- [Task goal] Reproduce the records word for word, leaving out any pictures they hold.

- [Supplied records]
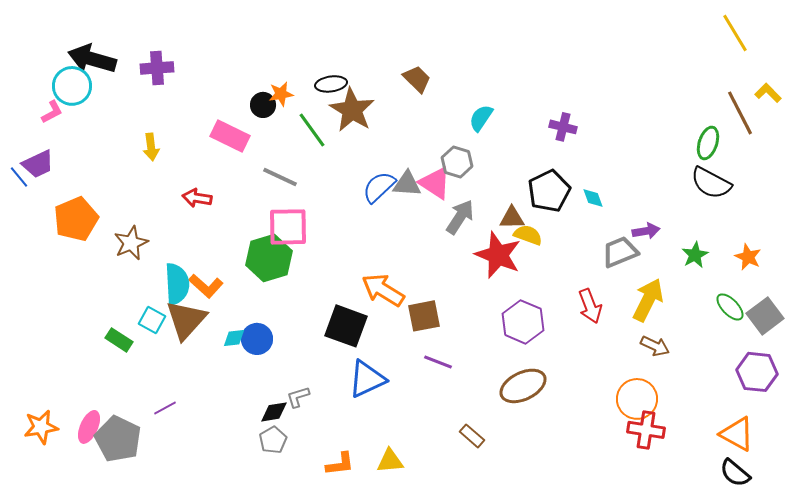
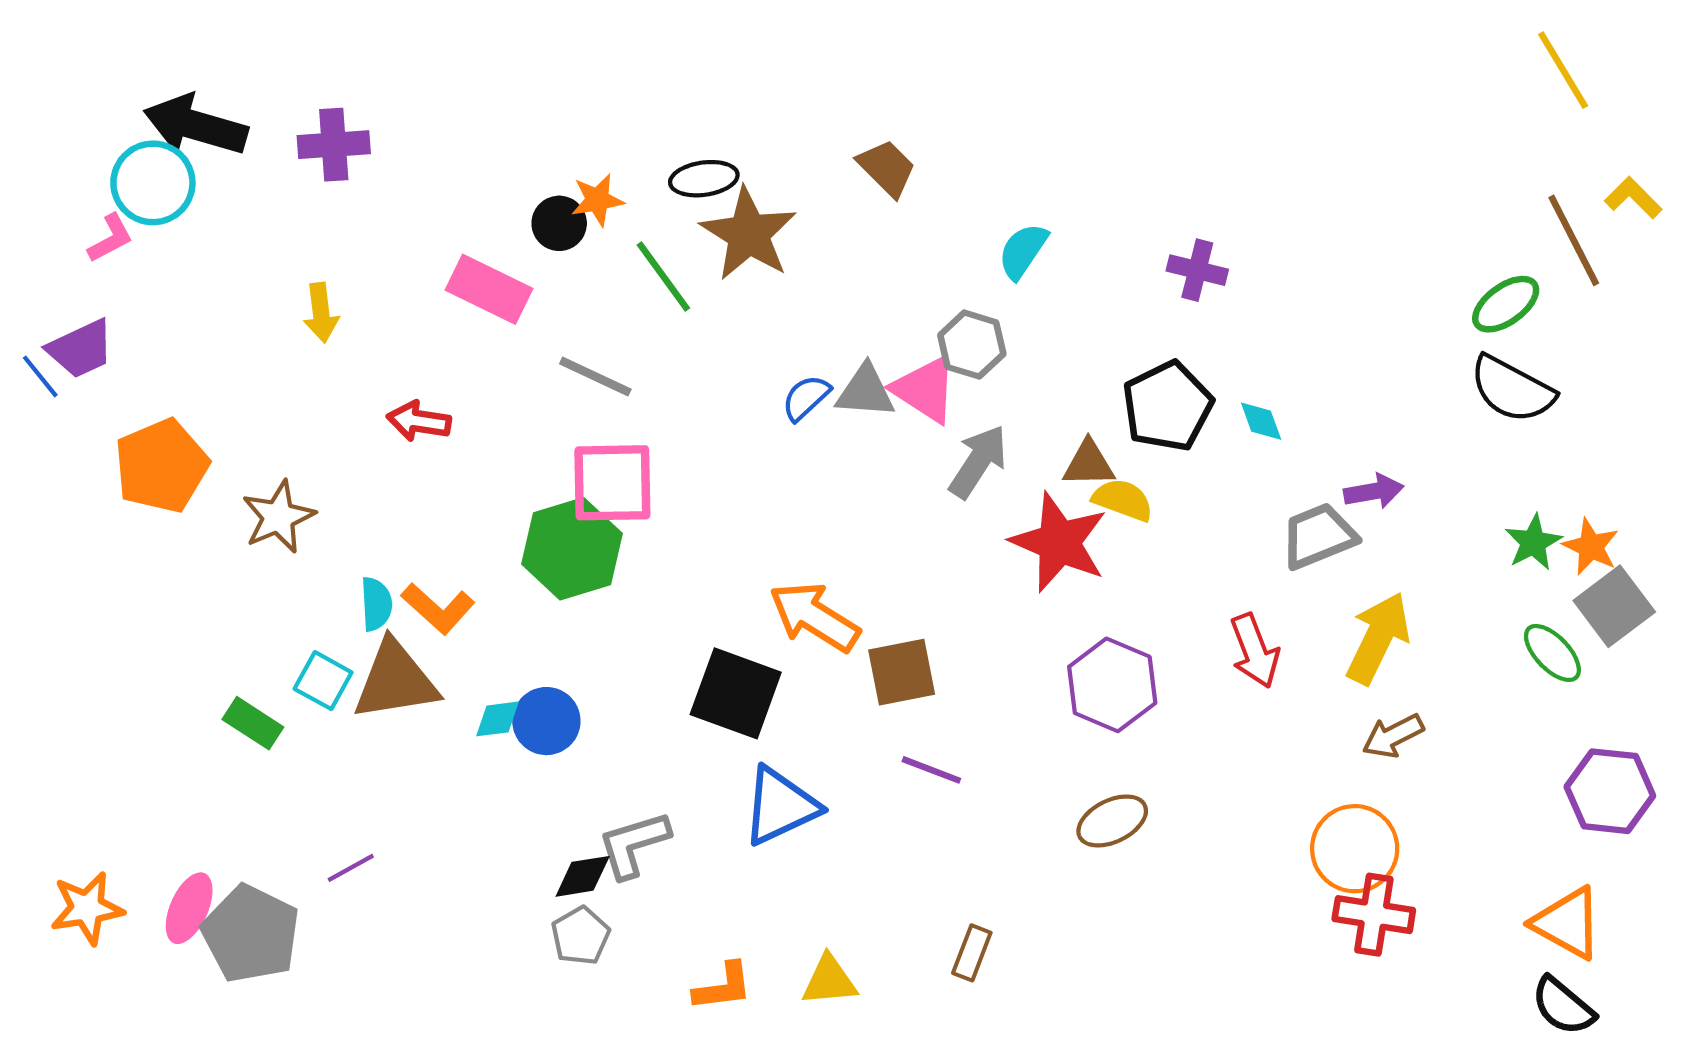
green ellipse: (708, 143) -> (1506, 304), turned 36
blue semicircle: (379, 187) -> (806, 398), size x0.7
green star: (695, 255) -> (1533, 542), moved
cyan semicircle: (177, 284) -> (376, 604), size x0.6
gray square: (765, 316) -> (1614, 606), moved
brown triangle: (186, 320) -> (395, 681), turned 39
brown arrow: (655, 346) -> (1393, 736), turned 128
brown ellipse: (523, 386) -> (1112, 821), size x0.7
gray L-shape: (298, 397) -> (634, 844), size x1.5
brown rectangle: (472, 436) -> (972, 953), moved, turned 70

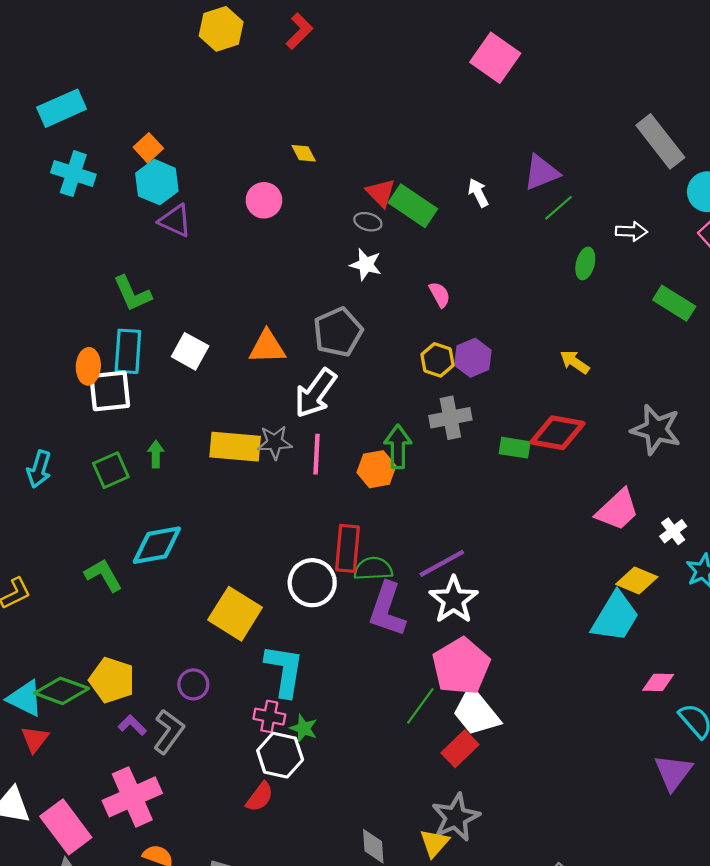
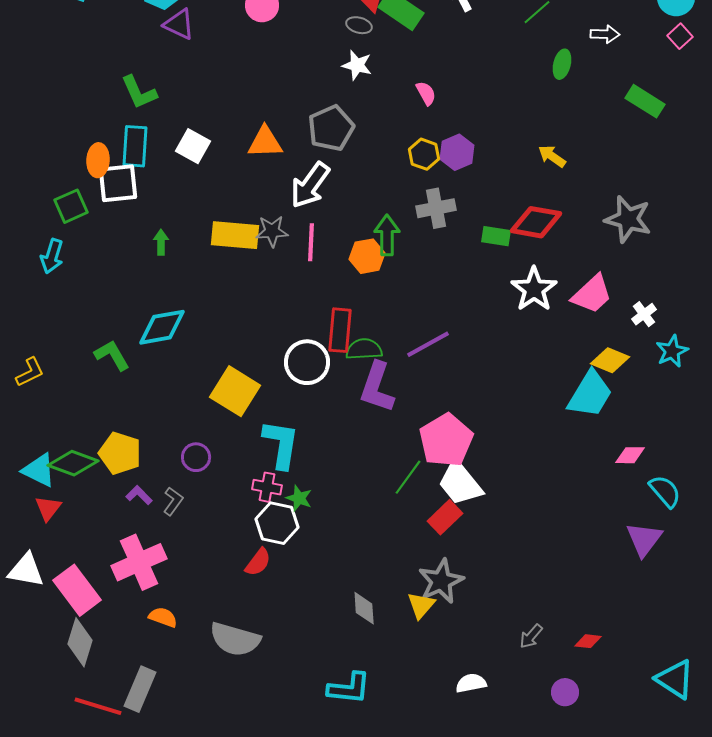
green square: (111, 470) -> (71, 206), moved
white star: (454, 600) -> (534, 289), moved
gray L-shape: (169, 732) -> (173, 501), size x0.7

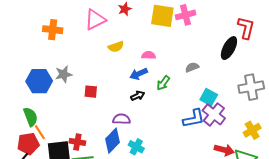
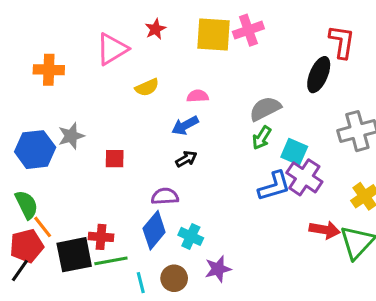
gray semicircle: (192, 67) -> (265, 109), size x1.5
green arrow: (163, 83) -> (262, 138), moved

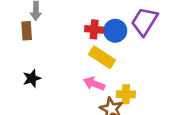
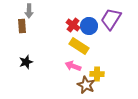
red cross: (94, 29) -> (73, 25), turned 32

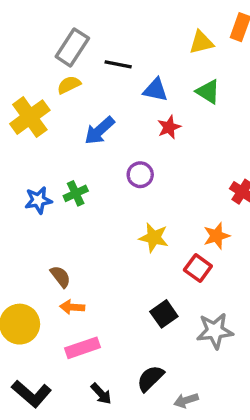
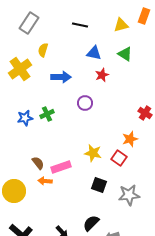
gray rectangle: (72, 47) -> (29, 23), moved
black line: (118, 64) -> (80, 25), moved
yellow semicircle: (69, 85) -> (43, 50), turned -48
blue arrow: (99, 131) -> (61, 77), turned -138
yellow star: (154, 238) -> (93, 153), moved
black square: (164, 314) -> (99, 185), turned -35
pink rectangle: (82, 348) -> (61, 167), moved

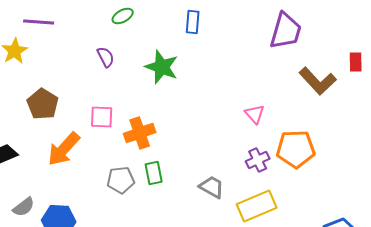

- [Your response]
green ellipse: (708, 143) -> (1506, 304), turned 36
blue semicircle: (379, 187) -> (806, 398), size x0.7
green star: (695, 255) -> (1533, 542), moved
cyan semicircle: (177, 284) -> (376, 604), size x0.6
gray square: (765, 316) -> (1614, 606), moved
brown triangle: (186, 320) -> (395, 681), turned 39
brown arrow: (655, 346) -> (1393, 736), turned 128
brown ellipse: (523, 386) -> (1112, 821), size x0.7
gray L-shape: (298, 397) -> (634, 844), size x1.5
brown rectangle: (472, 436) -> (972, 953), moved, turned 70

green square: (111, 470) -> (71, 206), moved
white star: (454, 600) -> (534, 289), moved
gray L-shape: (169, 732) -> (173, 501), size x0.7

gray semicircle: (192, 67) -> (265, 109), size x1.5
green arrow: (163, 83) -> (262, 138), moved

red cross: (94, 29) -> (73, 25), turned 32

gray rectangle: (72, 47) -> (29, 23), moved
black line: (118, 64) -> (80, 25), moved
yellow semicircle: (69, 85) -> (43, 50), turned -48
blue arrow: (99, 131) -> (61, 77), turned -138
yellow star: (154, 238) -> (93, 153), moved
black square: (164, 314) -> (99, 185), turned -35
pink rectangle: (82, 348) -> (61, 167), moved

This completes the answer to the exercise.